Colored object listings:
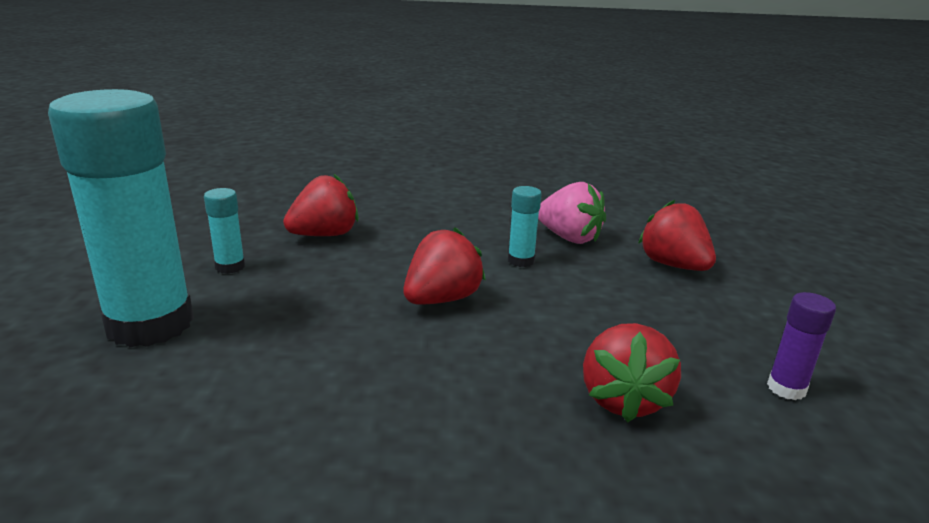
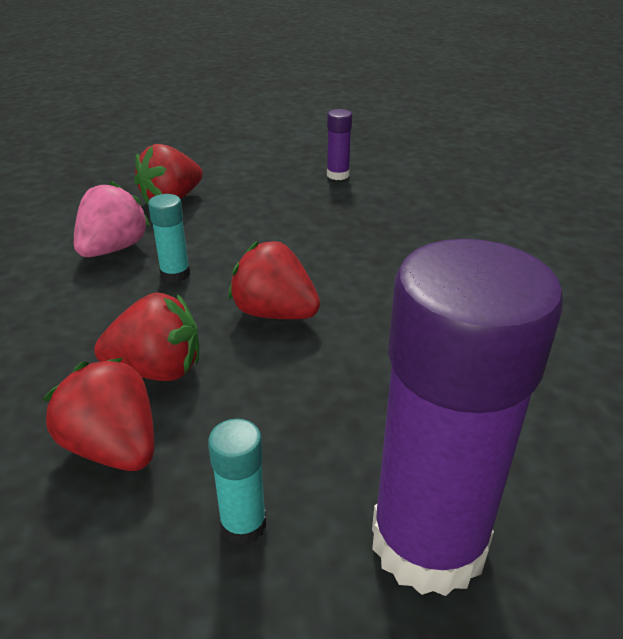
camera: 100 degrees left, 10 degrees up
turquoise glue stick [48,89,194,347] -> purple glue stick [372,239,564,596]
red strawberry [583,323,681,422] -> red strawberry moved to [94,292,199,381]

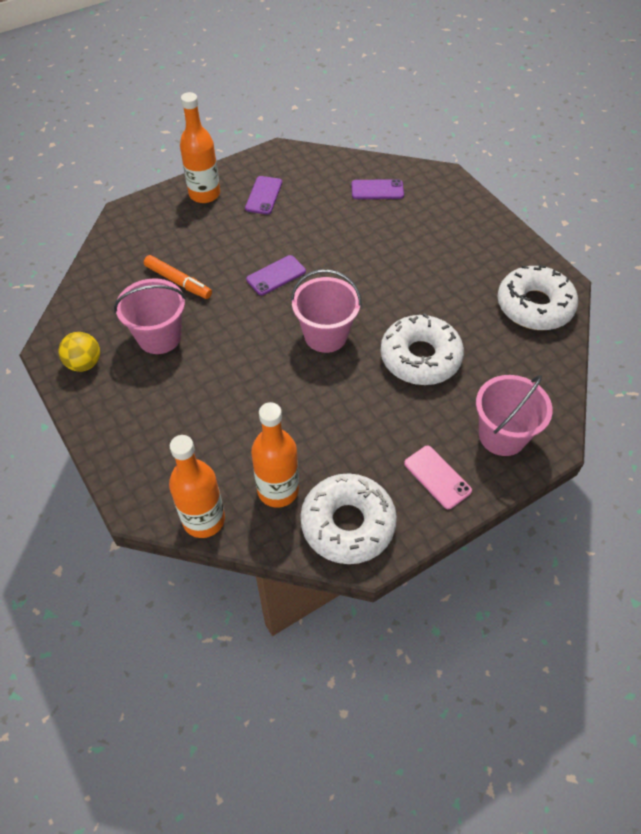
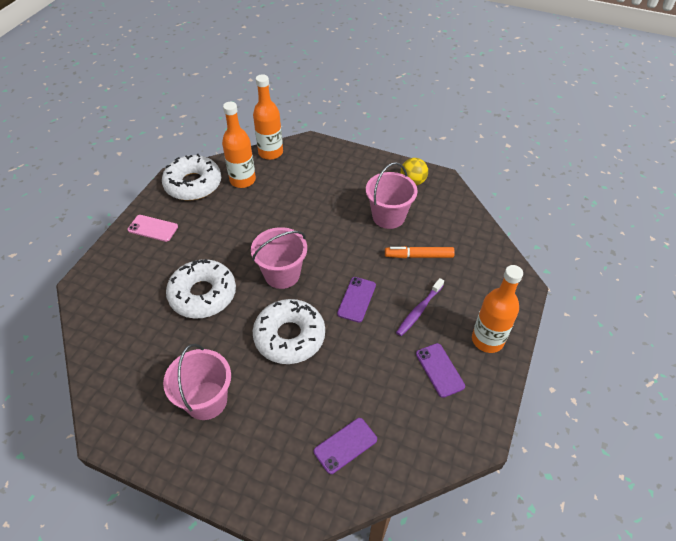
camera: 145 degrees right, 5 degrees down
pink bucket [476,375,553,456] -> pink bucket moved to [163,344,231,420]
white donut [497,265,578,330] -> white donut moved to [253,299,325,364]
none -> purple toothbrush [396,278,444,336]

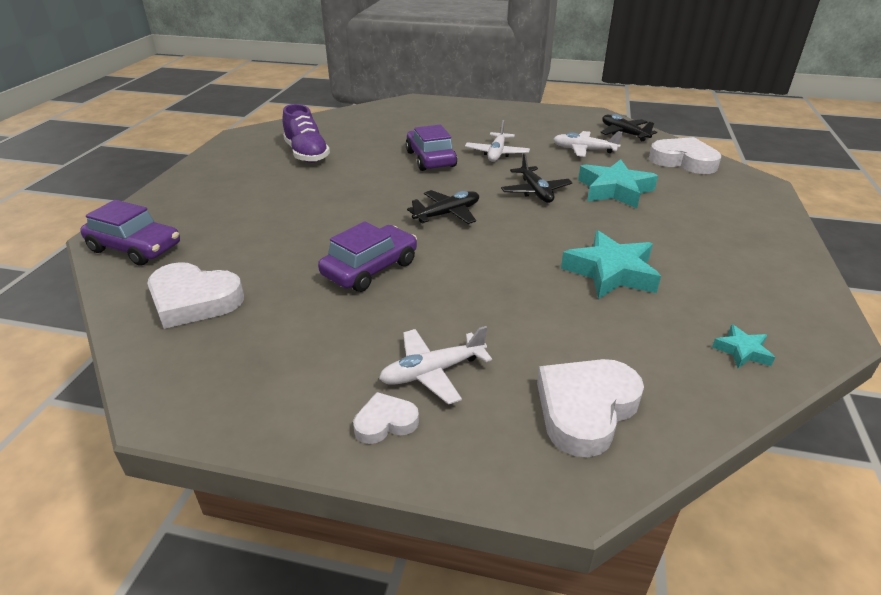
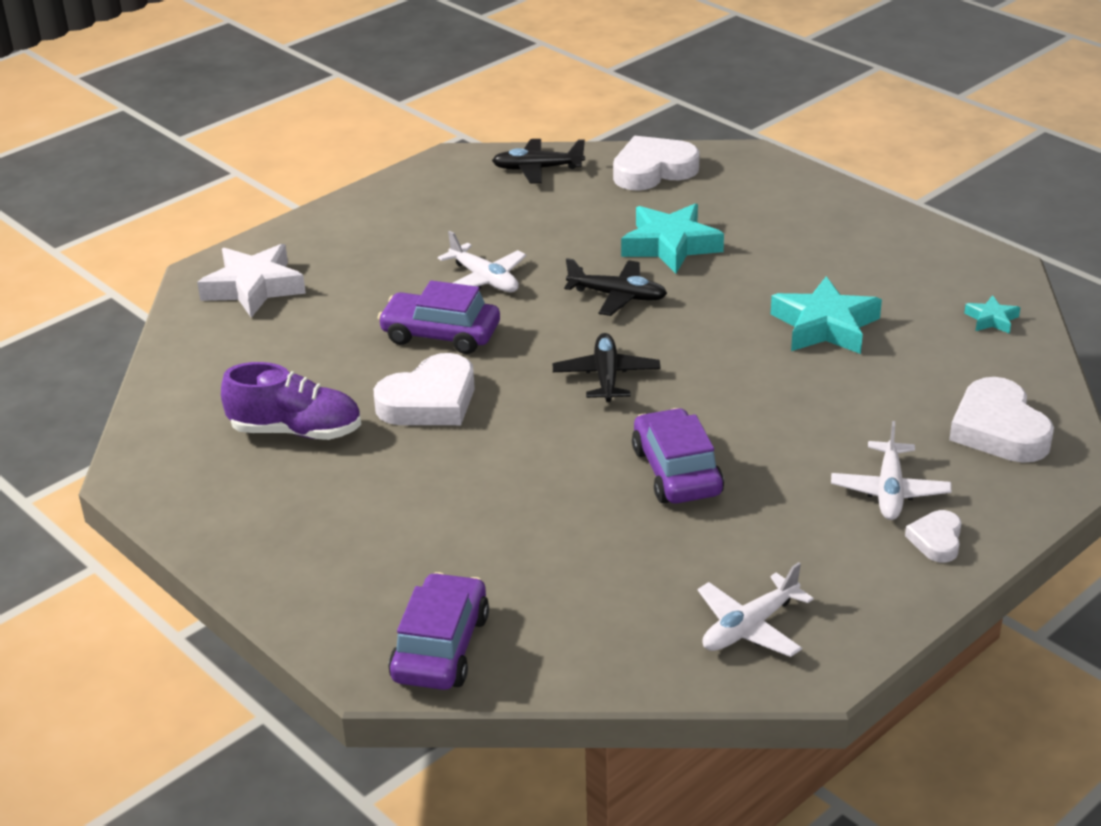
camera: 55 degrees left, 0 degrees up
purple car [80,200,180,266] -> purple car turned 45 degrees counterclockwise [388,572,489,690]
white heart [147,262,244,329] -> white heart moved to [374,353,475,425]
white plane [553,131,623,157] -> white plane moved to [698,562,814,657]
none -> white star [197,244,306,318]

> _TASK TO CARRY OUT_:
Please copy out each line of the data in which the word "camera" occurs.

> _RESULT FOR THIS EXERCISE_:
camera: 100 degrees left, 10 degrees up
camera: 145 degrees right, 5 degrees down
camera: 55 degrees left, 0 degrees up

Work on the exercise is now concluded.